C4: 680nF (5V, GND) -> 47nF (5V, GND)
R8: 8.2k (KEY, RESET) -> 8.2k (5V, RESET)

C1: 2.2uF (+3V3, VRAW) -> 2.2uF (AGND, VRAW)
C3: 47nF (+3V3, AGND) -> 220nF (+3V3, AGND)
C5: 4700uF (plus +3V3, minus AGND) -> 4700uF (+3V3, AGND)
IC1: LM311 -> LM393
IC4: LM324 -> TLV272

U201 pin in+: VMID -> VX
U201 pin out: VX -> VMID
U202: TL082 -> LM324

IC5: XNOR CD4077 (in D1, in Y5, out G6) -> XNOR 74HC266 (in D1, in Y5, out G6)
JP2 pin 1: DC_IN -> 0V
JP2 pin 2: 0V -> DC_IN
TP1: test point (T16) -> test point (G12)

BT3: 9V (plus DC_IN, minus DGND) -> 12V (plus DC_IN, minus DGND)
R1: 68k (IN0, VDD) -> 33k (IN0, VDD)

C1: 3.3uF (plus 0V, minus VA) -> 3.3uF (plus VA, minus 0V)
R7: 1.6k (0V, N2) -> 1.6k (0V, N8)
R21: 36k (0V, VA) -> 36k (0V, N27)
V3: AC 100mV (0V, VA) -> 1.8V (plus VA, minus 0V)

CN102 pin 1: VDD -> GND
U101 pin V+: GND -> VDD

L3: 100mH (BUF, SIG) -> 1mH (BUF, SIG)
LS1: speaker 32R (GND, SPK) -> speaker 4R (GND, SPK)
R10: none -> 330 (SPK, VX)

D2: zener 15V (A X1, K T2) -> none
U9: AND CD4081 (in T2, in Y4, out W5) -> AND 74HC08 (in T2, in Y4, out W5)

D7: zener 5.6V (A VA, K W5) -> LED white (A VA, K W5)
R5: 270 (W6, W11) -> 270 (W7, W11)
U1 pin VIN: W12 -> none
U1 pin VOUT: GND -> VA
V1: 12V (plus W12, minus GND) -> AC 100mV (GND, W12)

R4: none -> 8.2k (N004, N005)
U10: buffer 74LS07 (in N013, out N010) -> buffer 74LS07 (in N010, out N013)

**Aim of the exercise**: In the entries above, identify every line with the string "AGND".

**Written answer**:
C1: 2.2uF (+3V3, VRAW) -> 2.2uF (AGND, VRAW)
C3: 47nF (+3V3, AGND) -> 220nF (+3V3, AGND)
C5: 4700uF (plus +3V3, minus AGND) -> 4700uF (+3V3, AGND)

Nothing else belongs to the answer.